■ **Work item**
All of the lines below need to be copied exactly, apart from the pictures.

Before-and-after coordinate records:

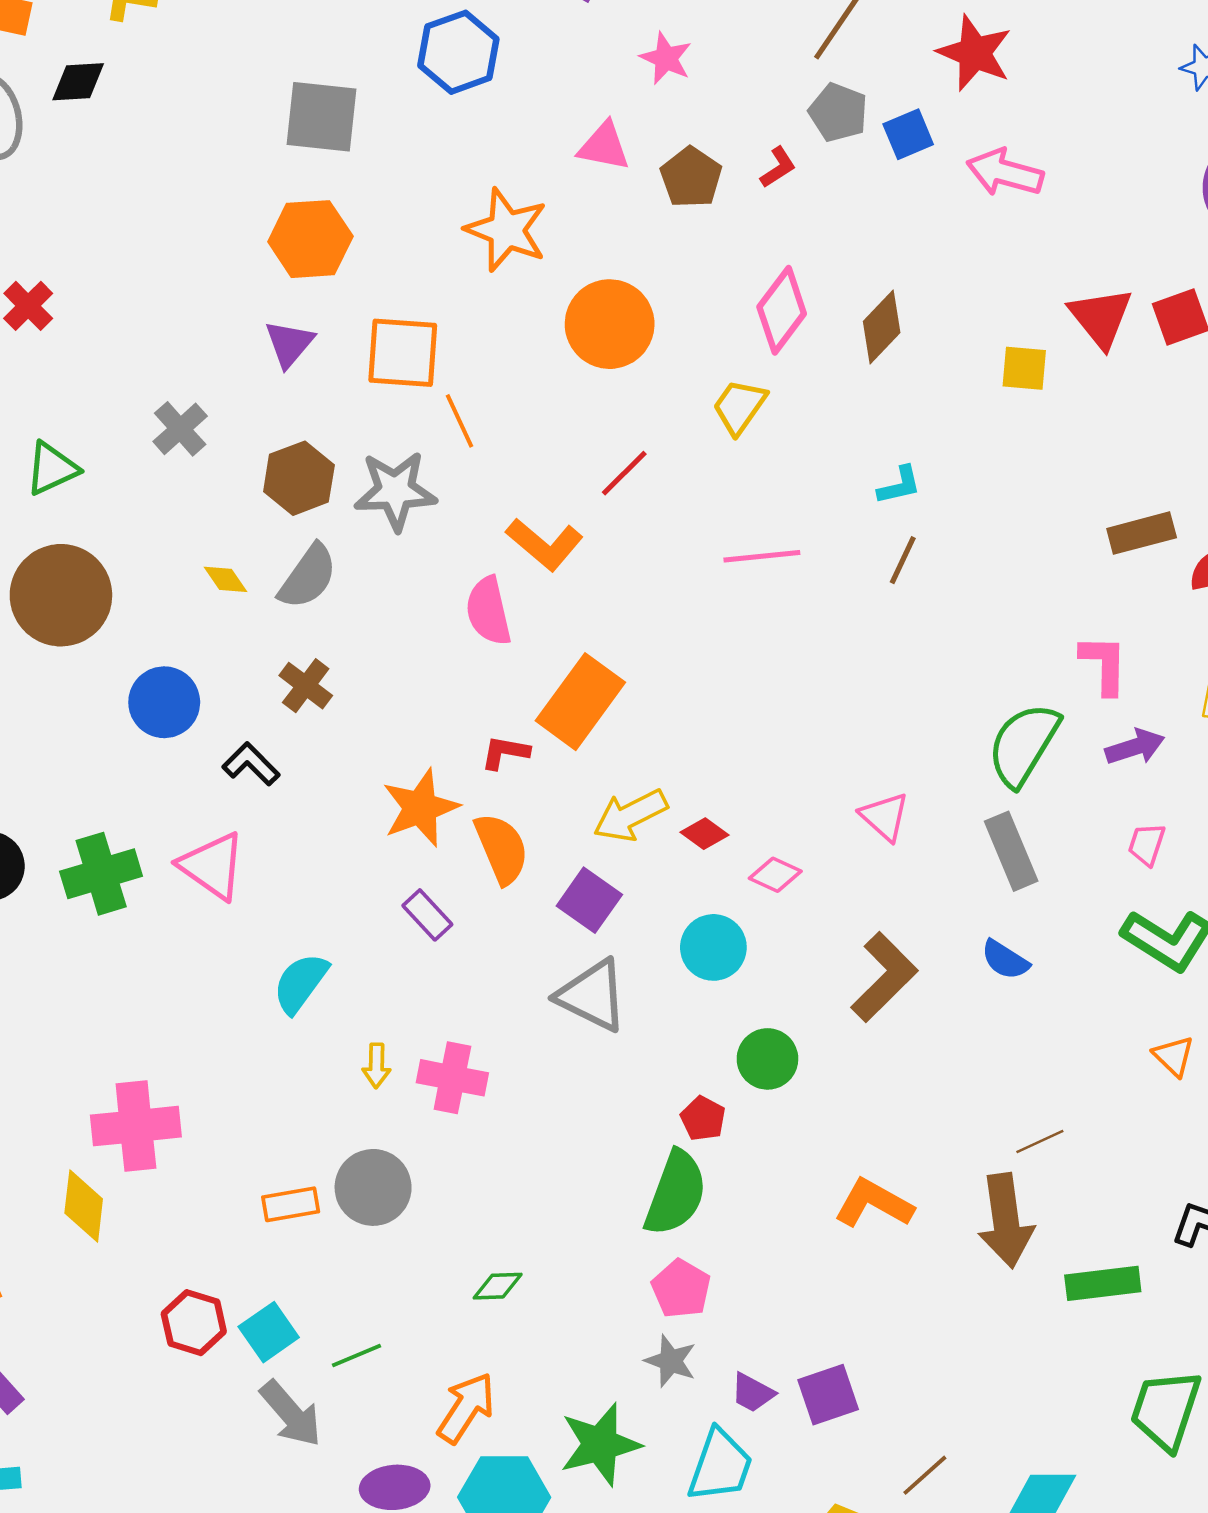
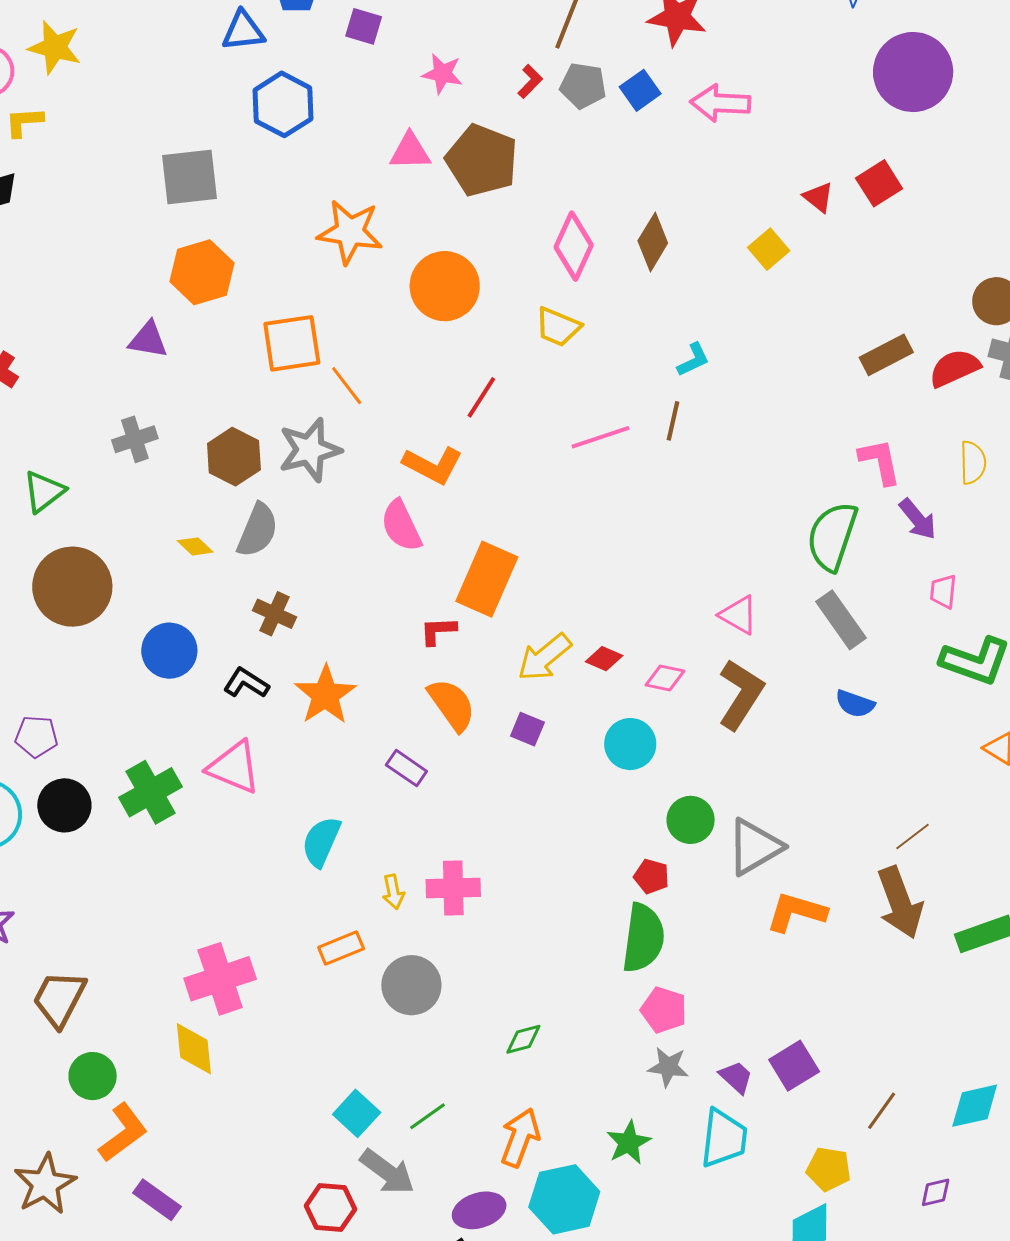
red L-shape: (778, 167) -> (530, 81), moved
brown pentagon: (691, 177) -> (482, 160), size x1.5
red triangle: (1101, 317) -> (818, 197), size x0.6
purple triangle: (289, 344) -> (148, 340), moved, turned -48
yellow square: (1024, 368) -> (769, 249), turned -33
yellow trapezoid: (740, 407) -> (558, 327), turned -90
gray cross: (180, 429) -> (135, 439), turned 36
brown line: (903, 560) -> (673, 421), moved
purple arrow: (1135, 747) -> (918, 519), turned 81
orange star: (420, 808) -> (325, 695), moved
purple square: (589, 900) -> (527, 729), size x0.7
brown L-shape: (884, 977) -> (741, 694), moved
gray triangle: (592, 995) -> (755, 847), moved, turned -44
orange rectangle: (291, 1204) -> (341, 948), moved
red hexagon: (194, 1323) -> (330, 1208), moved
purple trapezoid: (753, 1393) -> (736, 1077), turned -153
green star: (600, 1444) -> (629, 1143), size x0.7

■ **Reply**
red L-shape: (778, 167) -> (530, 81), moved
brown pentagon: (691, 177) -> (482, 160), size x1.5
red triangle: (1101, 317) -> (818, 197), size x0.6
purple triangle: (289, 344) -> (148, 340), moved, turned -48
yellow square: (1024, 368) -> (769, 249), turned -33
yellow trapezoid: (740, 407) -> (558, 327), turned -90
gray cross: (180, 429) -> (135, 439), turned 36
brown line: (903, 560) -> (673, 421), moved
purple arrow: (1135, 747) -> (918, 519), turned 81
orange star: (420, 808) -> (325, 695), moved
purple square: (589, 900) -> (527, 729), size x0.7
brown L-shape: (884, 977) -> (741, 694), moved
gray triangle: (592, 995) -> (755, 847), moved, turned -44
orange rectangle: (291, 1204) -> (341, 948), moved
red hexagon: (194, 1323) -> (330, 1208), moved
purple trapezoid: (753, 1393) -> (736, 1077), turned -153
green star: (600, 1444) -> (629, 1143), size x0.7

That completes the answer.